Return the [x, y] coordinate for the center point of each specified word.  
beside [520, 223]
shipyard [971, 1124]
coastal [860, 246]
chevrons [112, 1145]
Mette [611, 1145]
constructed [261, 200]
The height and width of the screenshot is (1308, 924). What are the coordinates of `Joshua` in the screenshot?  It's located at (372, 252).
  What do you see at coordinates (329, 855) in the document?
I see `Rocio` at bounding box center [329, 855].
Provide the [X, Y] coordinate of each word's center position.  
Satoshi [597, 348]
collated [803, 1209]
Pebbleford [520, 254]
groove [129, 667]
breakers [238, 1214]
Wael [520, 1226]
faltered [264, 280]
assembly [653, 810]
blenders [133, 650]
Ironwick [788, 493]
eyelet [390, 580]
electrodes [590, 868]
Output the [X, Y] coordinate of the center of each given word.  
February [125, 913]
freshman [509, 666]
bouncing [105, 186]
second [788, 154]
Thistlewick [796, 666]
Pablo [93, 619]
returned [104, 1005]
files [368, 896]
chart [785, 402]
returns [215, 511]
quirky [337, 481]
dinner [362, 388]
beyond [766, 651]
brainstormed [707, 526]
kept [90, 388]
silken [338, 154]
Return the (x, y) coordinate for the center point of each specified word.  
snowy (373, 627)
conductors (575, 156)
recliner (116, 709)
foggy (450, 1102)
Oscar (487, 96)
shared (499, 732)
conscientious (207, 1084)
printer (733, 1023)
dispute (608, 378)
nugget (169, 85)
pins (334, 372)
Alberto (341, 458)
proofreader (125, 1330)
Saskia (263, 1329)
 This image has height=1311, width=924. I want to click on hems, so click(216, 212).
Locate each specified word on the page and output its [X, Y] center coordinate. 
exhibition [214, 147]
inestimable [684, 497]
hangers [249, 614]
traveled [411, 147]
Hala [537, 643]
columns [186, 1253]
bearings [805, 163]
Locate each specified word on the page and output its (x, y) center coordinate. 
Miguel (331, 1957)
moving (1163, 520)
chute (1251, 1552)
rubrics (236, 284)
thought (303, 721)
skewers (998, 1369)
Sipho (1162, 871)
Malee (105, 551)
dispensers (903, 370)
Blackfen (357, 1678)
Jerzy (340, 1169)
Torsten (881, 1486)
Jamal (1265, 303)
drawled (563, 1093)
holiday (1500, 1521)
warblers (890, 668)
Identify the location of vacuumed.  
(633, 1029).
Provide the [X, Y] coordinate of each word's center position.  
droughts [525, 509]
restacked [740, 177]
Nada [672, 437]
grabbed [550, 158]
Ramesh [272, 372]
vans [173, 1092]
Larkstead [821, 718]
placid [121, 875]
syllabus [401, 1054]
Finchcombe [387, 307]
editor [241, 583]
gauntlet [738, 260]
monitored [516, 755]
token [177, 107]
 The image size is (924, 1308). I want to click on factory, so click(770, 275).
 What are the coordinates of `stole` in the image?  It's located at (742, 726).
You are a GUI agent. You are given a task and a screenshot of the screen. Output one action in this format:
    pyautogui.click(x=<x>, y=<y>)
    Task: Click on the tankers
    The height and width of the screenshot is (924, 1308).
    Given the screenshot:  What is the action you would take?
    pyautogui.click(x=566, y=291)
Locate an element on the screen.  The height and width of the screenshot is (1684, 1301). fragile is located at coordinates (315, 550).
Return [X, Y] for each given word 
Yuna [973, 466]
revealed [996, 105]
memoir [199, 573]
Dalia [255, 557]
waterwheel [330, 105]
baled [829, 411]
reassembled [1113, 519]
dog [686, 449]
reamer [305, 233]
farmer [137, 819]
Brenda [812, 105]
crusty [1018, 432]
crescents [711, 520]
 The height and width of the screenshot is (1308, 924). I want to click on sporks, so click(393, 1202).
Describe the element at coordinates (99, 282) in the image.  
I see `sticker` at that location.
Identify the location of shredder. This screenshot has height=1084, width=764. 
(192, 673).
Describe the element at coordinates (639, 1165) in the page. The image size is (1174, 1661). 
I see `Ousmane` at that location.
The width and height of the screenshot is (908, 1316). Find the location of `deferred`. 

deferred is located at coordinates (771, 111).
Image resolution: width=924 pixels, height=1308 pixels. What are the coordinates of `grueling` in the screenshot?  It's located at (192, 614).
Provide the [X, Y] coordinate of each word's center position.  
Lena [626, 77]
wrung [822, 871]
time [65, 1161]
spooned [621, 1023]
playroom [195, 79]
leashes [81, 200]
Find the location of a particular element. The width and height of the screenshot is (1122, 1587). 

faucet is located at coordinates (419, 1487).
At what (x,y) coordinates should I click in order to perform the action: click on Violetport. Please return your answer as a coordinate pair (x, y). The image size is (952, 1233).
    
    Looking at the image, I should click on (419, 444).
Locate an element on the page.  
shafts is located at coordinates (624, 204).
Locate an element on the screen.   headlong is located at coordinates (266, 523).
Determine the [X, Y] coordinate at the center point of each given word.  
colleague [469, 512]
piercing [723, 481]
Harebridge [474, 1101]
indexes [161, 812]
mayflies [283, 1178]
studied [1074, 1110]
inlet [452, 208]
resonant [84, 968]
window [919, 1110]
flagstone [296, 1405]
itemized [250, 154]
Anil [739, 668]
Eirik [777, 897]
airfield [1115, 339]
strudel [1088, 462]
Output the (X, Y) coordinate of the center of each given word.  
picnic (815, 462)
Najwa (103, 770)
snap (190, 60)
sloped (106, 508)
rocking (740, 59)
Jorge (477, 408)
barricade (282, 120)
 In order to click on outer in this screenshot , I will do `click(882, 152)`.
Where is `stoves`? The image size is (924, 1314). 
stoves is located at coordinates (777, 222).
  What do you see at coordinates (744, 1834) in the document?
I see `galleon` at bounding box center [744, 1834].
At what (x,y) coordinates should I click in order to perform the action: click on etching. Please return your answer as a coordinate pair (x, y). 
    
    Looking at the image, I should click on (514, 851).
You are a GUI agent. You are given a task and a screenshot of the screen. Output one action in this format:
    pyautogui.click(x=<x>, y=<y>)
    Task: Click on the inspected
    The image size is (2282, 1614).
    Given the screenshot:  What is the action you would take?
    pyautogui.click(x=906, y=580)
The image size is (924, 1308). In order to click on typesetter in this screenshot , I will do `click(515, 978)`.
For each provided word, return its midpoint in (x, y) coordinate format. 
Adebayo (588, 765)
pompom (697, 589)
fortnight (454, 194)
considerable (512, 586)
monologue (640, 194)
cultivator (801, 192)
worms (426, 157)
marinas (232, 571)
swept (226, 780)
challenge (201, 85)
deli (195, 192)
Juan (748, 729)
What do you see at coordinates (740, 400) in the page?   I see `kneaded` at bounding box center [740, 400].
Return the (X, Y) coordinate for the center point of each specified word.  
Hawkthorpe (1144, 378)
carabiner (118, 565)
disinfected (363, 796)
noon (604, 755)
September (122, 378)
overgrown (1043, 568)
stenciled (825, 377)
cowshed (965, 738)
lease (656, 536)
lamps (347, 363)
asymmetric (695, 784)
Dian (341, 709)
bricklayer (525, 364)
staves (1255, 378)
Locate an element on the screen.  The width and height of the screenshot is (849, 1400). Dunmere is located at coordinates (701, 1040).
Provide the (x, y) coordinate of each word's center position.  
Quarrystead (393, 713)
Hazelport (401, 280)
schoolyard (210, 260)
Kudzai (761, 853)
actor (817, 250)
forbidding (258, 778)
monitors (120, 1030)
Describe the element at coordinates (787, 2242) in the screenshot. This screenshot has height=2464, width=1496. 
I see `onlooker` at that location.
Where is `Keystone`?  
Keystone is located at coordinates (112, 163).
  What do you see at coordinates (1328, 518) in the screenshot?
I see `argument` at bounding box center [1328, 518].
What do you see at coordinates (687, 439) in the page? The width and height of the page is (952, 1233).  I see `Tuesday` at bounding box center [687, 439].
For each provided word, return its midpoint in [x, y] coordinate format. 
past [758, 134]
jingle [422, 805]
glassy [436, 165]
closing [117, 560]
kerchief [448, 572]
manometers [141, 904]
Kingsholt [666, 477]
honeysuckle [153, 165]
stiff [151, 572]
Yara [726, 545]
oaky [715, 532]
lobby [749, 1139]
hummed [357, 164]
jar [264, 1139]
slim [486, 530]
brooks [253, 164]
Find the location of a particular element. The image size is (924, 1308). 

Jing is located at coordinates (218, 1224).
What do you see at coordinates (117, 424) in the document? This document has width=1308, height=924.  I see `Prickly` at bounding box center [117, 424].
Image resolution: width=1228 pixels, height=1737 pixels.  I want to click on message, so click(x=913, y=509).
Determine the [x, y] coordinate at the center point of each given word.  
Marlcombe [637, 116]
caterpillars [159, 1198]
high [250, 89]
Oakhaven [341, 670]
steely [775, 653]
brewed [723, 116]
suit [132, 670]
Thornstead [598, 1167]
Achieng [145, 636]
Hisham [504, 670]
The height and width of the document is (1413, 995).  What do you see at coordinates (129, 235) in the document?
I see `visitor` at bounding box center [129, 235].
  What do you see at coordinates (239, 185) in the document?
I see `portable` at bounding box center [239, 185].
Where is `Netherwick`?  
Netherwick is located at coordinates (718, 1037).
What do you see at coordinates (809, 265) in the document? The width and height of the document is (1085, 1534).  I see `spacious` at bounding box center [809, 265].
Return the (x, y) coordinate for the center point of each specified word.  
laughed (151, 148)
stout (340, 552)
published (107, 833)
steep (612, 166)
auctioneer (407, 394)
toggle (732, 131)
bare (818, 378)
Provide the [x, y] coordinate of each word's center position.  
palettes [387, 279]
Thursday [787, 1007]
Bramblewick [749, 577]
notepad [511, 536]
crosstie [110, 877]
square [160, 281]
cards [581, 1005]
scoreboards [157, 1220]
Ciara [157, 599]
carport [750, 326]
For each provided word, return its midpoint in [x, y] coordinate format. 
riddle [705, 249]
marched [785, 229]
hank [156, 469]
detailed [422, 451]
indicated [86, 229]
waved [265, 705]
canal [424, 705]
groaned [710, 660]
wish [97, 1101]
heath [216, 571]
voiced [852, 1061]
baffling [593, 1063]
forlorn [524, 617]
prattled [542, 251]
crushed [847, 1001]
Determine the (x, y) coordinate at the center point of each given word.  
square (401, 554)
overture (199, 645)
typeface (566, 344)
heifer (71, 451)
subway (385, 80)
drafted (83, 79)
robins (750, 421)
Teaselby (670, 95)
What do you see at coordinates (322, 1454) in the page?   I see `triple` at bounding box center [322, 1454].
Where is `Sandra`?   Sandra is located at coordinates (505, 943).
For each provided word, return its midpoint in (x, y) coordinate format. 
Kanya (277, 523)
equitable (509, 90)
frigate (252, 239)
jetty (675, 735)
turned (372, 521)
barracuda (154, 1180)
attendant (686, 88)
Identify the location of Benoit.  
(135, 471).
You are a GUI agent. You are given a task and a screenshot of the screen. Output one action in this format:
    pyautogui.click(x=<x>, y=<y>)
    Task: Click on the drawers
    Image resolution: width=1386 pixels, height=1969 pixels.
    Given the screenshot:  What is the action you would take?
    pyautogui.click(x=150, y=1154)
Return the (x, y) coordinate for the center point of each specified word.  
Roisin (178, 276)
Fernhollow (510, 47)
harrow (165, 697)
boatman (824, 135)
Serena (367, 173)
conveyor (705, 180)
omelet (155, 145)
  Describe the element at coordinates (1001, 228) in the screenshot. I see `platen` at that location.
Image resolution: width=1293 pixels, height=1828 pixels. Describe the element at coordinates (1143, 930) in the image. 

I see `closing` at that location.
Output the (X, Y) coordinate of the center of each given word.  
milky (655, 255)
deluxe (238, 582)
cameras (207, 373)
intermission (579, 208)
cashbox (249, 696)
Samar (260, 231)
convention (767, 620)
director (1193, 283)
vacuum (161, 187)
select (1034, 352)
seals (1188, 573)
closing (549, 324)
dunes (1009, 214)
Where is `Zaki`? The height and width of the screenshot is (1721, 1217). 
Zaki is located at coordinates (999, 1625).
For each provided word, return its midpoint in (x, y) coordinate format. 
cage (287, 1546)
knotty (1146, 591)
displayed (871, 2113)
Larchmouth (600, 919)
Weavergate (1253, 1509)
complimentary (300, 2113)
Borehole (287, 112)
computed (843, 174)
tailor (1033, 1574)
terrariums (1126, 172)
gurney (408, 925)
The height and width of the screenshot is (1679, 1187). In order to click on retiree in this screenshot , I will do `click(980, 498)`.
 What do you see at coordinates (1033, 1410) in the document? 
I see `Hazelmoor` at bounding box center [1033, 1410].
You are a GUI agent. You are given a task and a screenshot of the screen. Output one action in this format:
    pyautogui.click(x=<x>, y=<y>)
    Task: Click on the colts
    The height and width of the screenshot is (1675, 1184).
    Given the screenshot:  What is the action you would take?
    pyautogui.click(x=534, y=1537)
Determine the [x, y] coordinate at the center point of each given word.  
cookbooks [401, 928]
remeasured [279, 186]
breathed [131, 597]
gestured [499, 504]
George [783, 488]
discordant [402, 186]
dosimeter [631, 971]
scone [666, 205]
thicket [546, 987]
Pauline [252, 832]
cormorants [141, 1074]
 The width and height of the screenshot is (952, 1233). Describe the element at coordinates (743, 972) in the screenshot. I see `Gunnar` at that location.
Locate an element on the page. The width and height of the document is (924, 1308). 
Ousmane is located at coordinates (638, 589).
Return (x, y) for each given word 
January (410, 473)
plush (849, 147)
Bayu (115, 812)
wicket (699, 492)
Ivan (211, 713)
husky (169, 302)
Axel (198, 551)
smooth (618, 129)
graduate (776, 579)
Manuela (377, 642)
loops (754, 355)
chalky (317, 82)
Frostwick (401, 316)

REQUEST: Convert the material above, everything from the line containing "hangers [249, 614]" down to the line containing "warblers (890, 668)", into a two-column CSV with the headers input and output. Give one row per item, put each field in quotes, and replace any line breaks with spaces.

WRITTEN ANSWER:
input,output
"hangers","[249, 614]"
"traveled","[411, 147]"
"Hala","[537, 643]"
"columns","[186, 1253]"
"bearings","[805, 163]"
"Locate each specified word on the page and output its (x, y) center coordinate. Miguel","(331, 1957)"
"moving","(1163, 520)"
"chute","(1251, 1552)"
"rubrics","(236, 284)"
"thought","(303, 721)"
"skewers","(998, 1369)"
"Sipho","(1162, 871)"
"Malee","(105, 551)"
"dispensers","(903, 370)"
"Blackfen","(357, 1678)"
"Jerzy","(340, 1169)"
"Torsten","(881, 1486)"
"Jamal","(1265, 303)"
"drawled","(563, 1093)"
"holiday","(1500, 1521)"
"warblers","(890, 668)"